**Supplied records:**
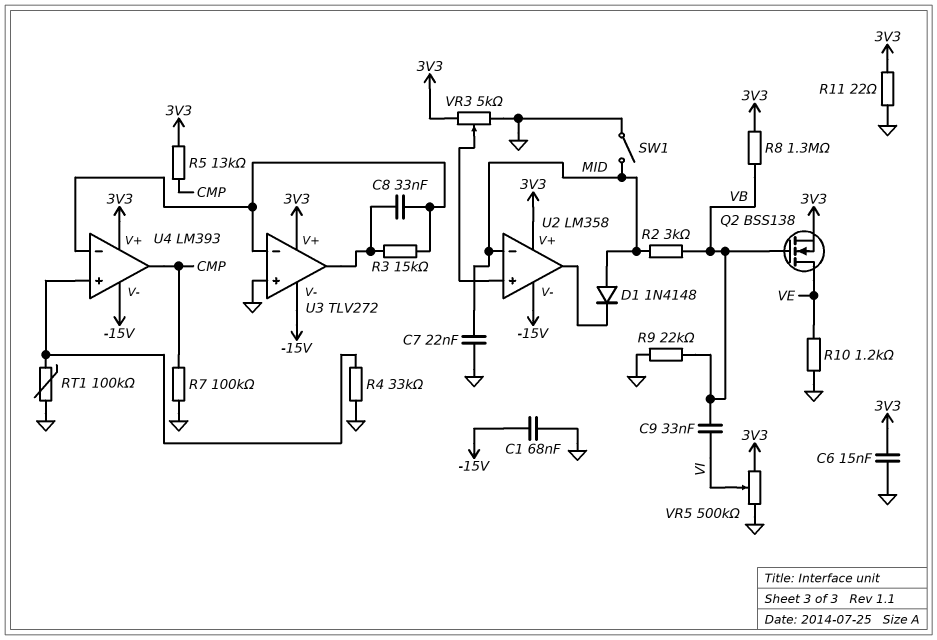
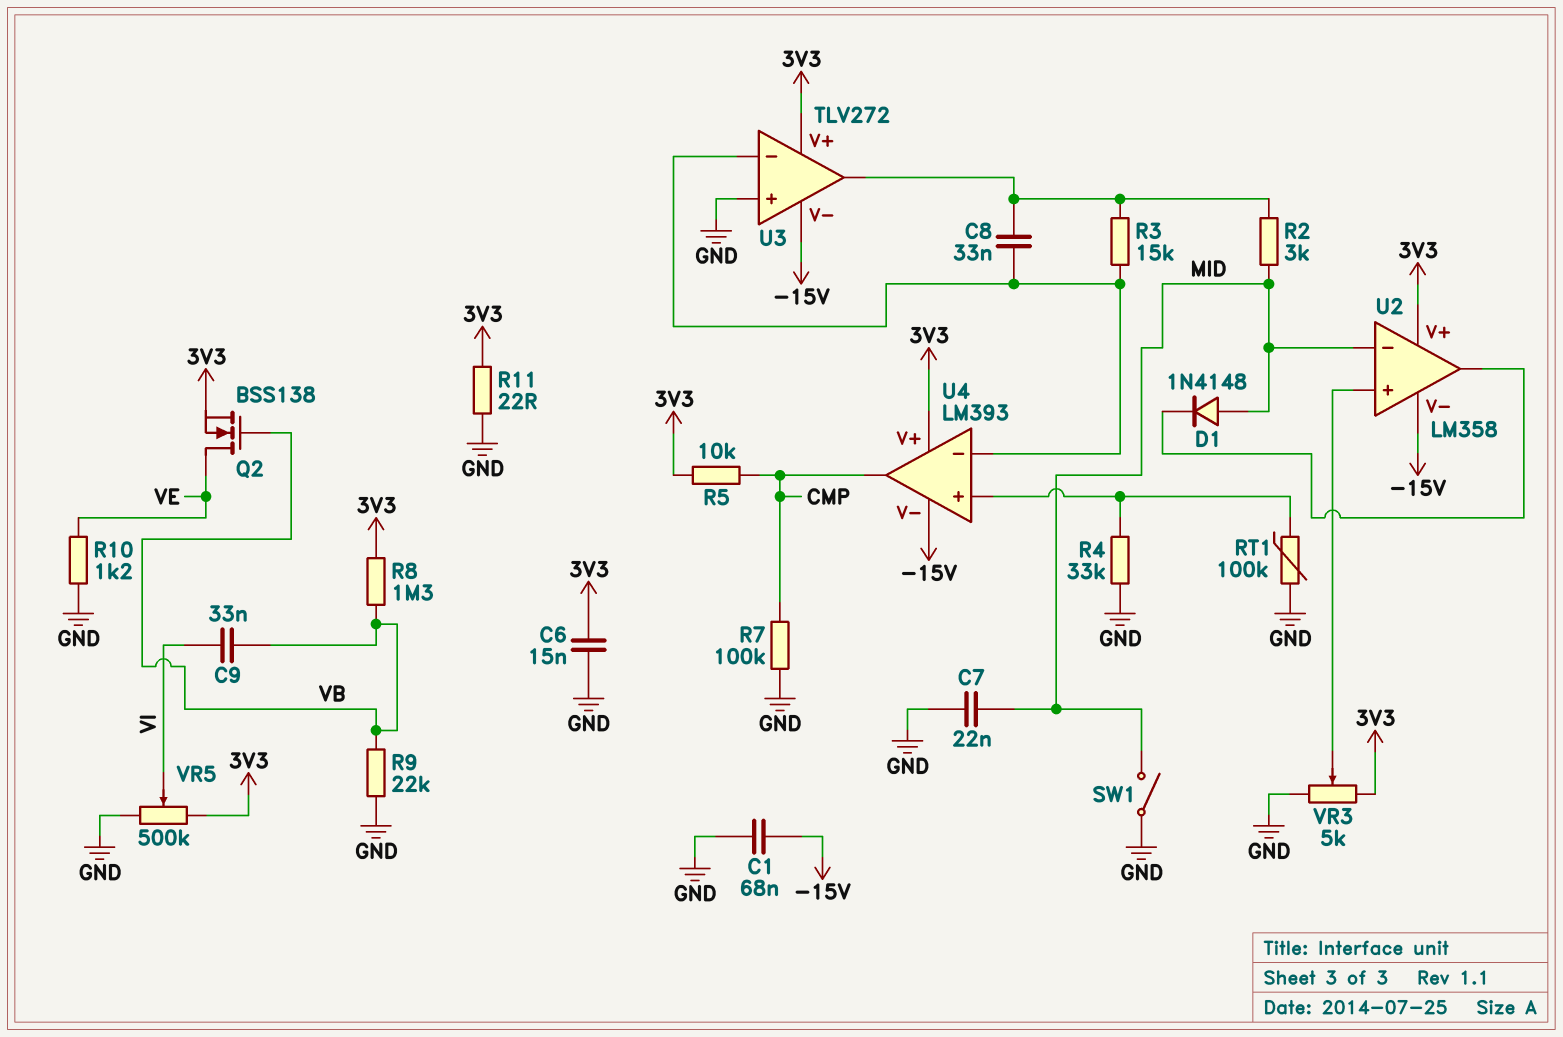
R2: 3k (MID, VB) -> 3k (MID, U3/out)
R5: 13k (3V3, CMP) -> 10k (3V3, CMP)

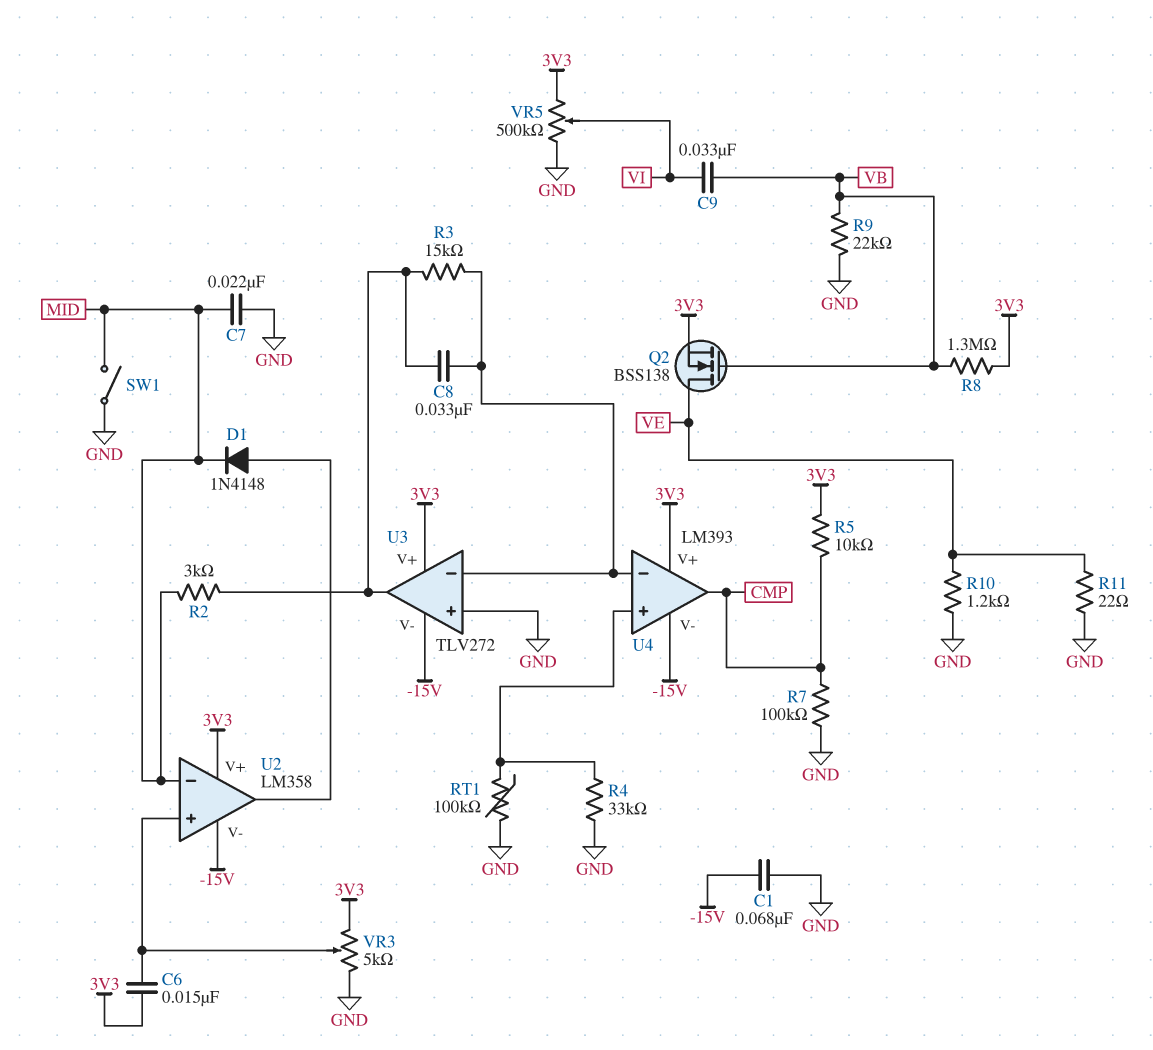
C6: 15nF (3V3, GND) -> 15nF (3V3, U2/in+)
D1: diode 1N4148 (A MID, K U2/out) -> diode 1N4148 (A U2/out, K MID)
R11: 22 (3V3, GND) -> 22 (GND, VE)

**What to do:** Exactly reproduce the lines of the entries above, from the one containing "C6: 15nF (3V3, GND) -> 15nF (3V3, U2/in+)" to the very last, and no others.

**Task output:**
C6: 15nF (3V3, GND) -> 15nF (3V3, U2/in+)
D1: diode 1N4148 (A MID, K U2/out) -> diode 1N4148 (A U2/out, K MID)
R11: 22 (3V3, GND) -> 22 (GND, VE)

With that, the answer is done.